Collected data entries
<<<<
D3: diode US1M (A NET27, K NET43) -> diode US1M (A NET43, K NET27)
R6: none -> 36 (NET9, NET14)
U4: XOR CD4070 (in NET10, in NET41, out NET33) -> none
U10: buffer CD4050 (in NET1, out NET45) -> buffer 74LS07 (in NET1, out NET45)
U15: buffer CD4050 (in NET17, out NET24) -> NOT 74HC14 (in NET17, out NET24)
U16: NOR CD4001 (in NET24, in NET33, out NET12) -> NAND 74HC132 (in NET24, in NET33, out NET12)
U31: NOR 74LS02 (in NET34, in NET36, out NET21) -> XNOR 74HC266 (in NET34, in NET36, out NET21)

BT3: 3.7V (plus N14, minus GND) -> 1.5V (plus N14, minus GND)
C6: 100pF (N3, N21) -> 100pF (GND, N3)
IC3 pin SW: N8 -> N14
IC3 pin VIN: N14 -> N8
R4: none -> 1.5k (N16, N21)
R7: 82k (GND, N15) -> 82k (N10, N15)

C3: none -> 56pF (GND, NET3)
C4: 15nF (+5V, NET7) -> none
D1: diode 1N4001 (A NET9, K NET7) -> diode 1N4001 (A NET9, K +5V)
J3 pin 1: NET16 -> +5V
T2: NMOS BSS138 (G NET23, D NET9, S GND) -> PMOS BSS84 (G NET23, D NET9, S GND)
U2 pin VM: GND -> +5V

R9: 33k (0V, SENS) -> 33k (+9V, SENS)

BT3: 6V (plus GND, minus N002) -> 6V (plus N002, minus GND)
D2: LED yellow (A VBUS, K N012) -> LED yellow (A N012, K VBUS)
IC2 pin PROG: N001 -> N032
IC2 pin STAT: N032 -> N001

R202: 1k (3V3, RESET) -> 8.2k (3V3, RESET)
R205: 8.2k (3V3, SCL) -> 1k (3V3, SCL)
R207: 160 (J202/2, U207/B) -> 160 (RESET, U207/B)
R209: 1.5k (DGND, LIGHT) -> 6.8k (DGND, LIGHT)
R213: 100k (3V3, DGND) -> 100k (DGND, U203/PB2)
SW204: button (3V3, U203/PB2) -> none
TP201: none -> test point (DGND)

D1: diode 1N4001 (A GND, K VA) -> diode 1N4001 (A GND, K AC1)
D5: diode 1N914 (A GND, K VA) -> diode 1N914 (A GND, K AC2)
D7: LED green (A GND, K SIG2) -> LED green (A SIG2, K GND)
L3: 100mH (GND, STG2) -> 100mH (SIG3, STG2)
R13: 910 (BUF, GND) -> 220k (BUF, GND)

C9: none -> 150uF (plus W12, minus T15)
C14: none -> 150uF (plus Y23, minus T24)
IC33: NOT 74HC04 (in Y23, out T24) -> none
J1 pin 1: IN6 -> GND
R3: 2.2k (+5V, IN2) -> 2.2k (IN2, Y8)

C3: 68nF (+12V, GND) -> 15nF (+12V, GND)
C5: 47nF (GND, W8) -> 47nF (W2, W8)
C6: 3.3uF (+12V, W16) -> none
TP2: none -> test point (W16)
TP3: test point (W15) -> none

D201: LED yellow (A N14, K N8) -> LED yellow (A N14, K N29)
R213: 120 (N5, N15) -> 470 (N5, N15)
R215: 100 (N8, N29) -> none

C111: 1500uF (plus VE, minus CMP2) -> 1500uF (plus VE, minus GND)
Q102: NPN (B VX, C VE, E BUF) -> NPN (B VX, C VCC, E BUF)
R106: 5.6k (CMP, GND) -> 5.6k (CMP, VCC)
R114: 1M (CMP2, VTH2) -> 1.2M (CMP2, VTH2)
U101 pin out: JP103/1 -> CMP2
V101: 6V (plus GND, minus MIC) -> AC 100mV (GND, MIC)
>>>>
Search the records for the string "diode" and report each line that has it.

→ **WRITTEN ANSWER**:
D3: diode US1M (A NET27, K NET43) -> diode US1M (A NET43, K NET27)
D1: diode 1N4001 (A NET9, K NET7) -> diode 1N4001 (A NET9, K +5V)
D1: diode 1N4001 (A GND, K VA) -> diode 1N4001 (A GND, K AC1)
D5: diode 1N914 (A GND, K VA) -> diode 1N914 (A GND, K AC2)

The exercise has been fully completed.